> _INSTRUCTIONS FOR THE TASK_
Would you output all the lines below precisely as they stand, leaving each picture out?

> _INFORMATION SUPPLIED_
((
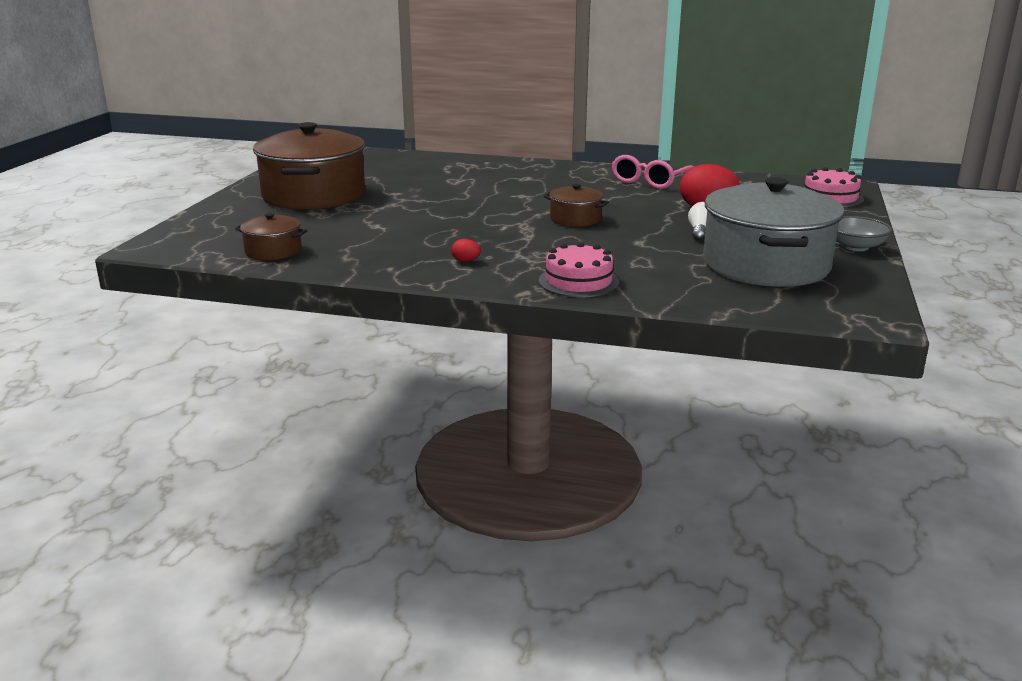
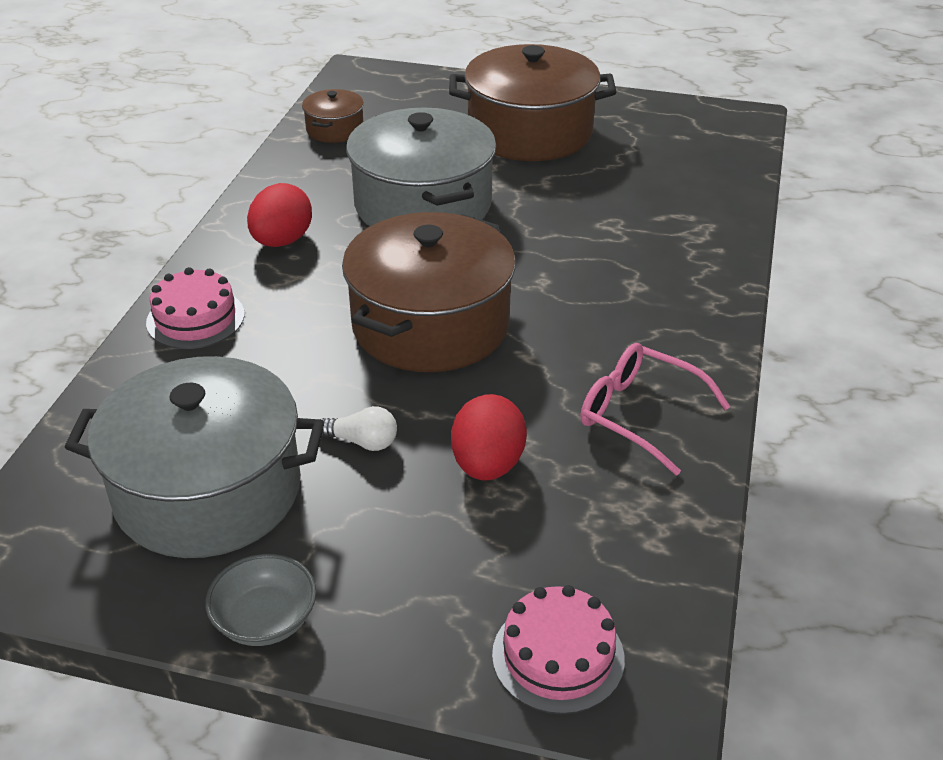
camera: 90 degrees right, 15 degrees up
(417, 222) = (423, 205): none -> grey pot
(466, 261) = (282, 241): red egg -> red egg, size x2.23
(575, 219) = (430, 325): brown pot -> brown pot, size x2.16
))
> _EXPECTED ANSWER_
camera: 90 degrees right, 15 degrees up
(417, 222) = (423, 205): none -> grey pot
(466, 261) = (282, 241): red egg -> red egg, size x2.23
(575, 219) = (430, 325): brown pot -> brown pot, size x2.16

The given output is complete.